*** Block opens ***
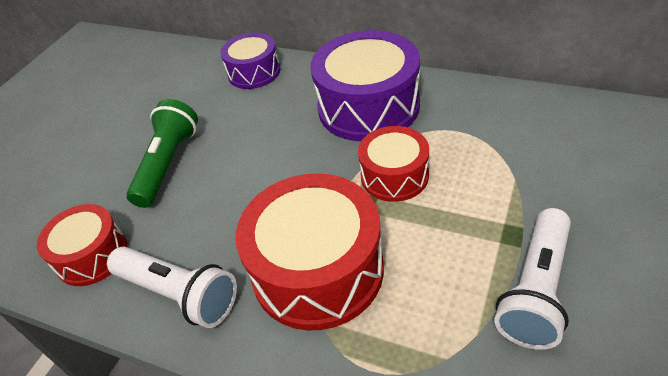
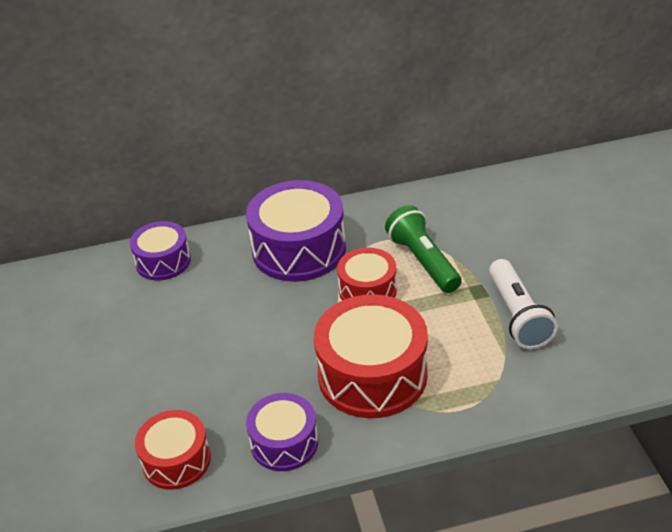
camera: 40 degrees left, 5 degrees down
(168, 164) = (165, 366): green flashlight -> green flashlight (423, 261)
(179, 294) = (284, 442): white flashlight -> purple drum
*** Block closes ***
- Directions for this task -
Drop the pictures and reproduce the rest of the data above exactly.

- Task output -
camera: 40 degrees left, 5 degrees down
(168, 164) = (165, 366): green flashlight -> green flashlight (423, 261)
(179, 294) = (284, 442): white flashlight -> purple drum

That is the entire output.